[Object matching data]
**********

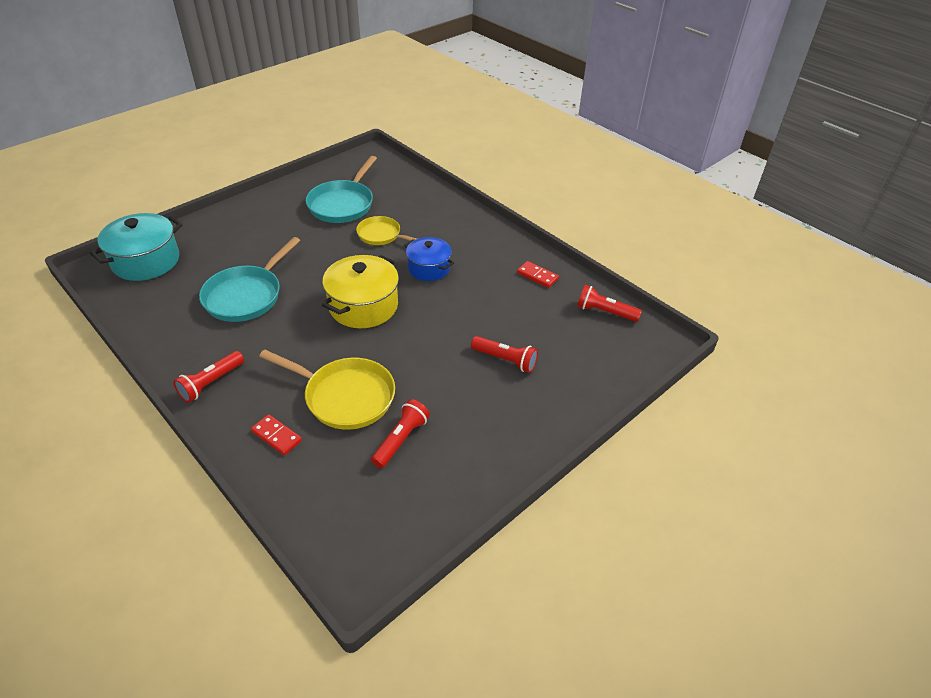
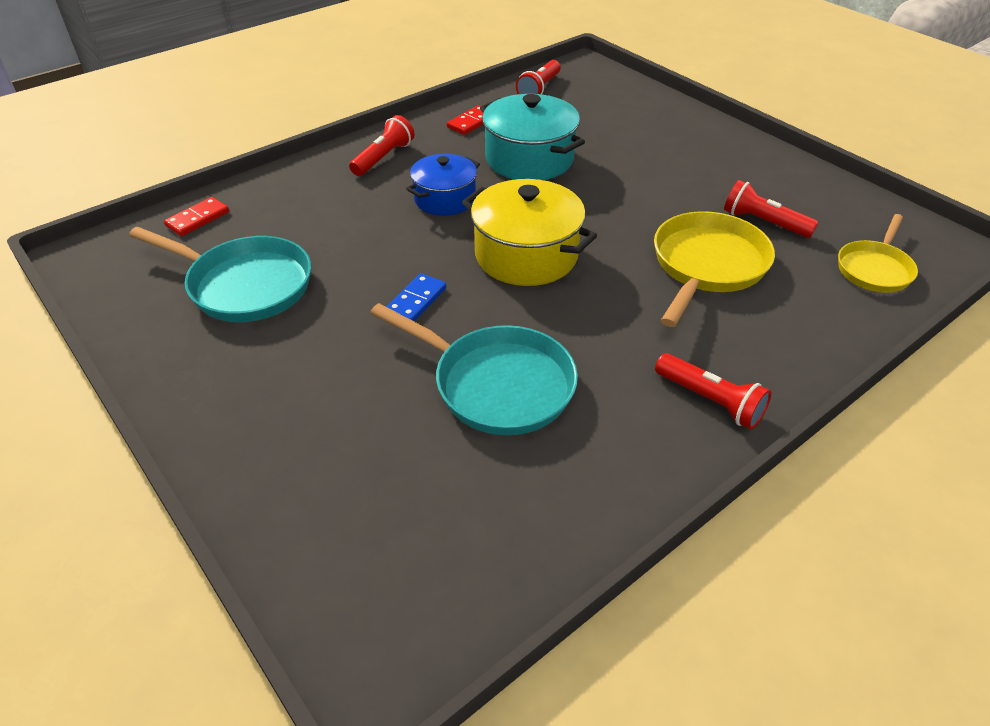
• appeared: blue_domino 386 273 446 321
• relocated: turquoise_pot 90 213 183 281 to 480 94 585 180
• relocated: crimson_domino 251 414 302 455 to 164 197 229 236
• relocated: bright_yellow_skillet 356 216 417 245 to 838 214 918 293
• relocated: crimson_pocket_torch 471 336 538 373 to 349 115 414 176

**********

Print every line above exactly. Leave the pictures out.

• appeared: blue_domino 386 273 446 321
• relocated: turquoise_pot 90 213 183 281 to 480 94 585 180
• relocated: crimson_domino 251 414 302 455 to 164 197 229 236
• relocated: bright_yellow_skillet 356 216 417 245 to 838 214 918 293
• relocated: crimson_pocket_torch 471 336 538 373 to 349 115 414 176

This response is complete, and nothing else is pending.